RAW DATA
****

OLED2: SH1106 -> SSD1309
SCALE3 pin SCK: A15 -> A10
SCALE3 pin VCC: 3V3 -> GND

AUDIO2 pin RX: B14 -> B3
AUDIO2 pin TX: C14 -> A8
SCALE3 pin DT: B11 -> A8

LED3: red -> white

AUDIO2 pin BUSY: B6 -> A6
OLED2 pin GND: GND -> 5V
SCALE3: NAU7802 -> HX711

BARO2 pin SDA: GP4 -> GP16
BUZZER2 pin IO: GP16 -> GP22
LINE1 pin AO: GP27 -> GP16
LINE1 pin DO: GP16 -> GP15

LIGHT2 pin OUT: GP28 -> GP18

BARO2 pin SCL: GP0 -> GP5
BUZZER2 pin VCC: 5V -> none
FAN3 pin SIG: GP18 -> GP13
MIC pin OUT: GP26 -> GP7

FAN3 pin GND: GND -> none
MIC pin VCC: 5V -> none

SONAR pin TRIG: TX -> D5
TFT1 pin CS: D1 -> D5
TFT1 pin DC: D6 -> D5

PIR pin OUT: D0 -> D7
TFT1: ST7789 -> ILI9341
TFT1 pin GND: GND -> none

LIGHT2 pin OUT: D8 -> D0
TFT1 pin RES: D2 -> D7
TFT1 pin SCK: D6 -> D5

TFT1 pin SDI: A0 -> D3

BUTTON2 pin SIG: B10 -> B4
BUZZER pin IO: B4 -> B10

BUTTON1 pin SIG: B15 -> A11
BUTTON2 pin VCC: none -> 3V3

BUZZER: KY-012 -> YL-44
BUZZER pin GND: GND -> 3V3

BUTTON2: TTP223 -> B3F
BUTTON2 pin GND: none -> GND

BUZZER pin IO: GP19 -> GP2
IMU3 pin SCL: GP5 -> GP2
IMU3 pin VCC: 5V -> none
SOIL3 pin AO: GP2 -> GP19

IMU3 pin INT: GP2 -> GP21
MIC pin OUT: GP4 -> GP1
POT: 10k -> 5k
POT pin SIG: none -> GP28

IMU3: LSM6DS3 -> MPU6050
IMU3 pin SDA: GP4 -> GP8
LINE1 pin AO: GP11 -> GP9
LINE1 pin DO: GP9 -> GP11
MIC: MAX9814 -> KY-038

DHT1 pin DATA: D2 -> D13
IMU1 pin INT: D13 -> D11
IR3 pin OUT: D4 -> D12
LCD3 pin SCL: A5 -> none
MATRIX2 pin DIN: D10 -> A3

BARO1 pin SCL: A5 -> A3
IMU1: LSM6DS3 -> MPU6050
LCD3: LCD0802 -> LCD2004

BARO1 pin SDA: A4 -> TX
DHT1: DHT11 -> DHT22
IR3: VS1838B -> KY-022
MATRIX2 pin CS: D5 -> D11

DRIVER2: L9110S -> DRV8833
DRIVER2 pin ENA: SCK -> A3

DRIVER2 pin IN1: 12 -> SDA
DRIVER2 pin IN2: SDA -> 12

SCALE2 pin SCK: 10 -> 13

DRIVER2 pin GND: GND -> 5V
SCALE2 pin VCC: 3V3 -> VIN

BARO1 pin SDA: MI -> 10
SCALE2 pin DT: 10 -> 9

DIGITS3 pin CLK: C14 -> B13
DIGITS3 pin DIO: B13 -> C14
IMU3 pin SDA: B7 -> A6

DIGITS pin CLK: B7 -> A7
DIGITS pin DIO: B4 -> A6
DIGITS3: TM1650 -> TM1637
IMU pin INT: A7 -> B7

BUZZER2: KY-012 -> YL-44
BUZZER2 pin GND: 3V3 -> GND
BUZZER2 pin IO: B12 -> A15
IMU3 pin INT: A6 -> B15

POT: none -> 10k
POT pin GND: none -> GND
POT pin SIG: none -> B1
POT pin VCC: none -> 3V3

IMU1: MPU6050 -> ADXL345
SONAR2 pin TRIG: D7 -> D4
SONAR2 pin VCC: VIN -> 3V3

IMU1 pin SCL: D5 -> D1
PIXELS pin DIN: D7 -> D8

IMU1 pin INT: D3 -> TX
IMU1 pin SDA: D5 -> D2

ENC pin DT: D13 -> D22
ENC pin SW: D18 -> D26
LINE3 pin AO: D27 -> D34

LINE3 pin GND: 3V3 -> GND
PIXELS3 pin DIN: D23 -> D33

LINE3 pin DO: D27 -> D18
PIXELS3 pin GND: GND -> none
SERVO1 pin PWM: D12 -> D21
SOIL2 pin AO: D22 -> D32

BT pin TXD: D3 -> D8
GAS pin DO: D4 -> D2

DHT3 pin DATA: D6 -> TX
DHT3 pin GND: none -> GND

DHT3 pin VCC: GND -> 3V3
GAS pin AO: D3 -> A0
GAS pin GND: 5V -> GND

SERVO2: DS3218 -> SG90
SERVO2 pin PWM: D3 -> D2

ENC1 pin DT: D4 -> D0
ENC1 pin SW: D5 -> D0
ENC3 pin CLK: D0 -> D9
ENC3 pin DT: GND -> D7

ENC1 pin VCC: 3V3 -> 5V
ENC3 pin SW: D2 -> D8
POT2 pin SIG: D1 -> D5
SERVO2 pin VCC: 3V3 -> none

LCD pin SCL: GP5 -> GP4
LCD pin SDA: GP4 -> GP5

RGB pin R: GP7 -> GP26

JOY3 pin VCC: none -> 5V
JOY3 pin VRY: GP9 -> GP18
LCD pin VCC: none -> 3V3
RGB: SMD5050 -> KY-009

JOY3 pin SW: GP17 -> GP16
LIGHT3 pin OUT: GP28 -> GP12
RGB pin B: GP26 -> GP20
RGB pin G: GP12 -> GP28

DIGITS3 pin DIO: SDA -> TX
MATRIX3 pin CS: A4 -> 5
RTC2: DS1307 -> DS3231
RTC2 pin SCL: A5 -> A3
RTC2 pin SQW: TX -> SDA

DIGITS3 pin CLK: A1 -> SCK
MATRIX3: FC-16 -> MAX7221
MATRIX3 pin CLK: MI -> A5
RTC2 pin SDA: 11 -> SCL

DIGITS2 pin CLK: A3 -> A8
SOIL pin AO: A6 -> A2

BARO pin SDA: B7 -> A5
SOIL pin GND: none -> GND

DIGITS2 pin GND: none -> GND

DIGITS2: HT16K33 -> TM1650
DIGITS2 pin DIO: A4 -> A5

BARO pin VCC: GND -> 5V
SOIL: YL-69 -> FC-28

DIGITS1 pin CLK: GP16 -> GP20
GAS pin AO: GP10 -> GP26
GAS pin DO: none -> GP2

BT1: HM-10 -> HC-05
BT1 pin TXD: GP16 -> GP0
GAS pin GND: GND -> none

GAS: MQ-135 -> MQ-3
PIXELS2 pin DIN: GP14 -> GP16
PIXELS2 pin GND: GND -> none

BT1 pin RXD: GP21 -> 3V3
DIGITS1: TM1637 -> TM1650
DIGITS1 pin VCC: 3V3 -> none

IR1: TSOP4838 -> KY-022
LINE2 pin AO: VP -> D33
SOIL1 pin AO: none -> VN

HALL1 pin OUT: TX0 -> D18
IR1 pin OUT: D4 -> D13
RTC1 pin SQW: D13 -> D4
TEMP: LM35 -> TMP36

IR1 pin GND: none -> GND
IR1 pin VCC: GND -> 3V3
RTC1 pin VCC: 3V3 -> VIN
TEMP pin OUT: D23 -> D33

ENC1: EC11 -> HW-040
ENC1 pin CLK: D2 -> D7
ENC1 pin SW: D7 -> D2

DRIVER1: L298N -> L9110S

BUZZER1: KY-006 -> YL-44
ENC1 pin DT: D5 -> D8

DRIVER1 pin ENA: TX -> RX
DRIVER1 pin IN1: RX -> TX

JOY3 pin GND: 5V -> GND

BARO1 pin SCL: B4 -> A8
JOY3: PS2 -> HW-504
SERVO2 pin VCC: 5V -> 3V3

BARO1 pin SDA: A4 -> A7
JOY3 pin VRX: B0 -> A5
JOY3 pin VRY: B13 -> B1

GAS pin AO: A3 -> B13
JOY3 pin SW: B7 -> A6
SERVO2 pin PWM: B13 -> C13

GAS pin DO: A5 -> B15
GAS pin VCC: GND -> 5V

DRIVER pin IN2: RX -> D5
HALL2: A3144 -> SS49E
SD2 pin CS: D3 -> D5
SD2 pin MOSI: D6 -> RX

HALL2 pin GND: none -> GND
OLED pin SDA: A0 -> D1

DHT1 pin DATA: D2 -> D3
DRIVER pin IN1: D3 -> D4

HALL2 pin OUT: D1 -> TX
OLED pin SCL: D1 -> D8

****

EXERCISE AIM
Print exactly, and only, the lines beginning at the top of the listing and ending at the line with "LIGHT2 pin OUT: GP28 -> GP18".

OUTPUT BELOW
OLED2: SH1106 -> SSD1309
SCALE3 pin SCK: A15 -> A10
SCALE3 pin VCC: 3V3 -> GND

AUDIO2 pin RX: B14 -> B3
AUDIO2 pin TX: C14 -> A8
SCALE3 pin DT: B11 -> A8

LED3: red -> white

AUDIO2 pin BUSY: B6 -> A6
OLED2 pin GND: GND -> 5V
SCALE3: NAU7802 -> HX711

BARO2 pin SDA: GP4 -> GP16
BUZZER2 pin IO: GP16 -> GP22
LINE1 pin AO: GP27 -> GP16
LINE1 pin DO: GP16 -> GP15

LIGHT2 pin OUT: GP28 -> GP18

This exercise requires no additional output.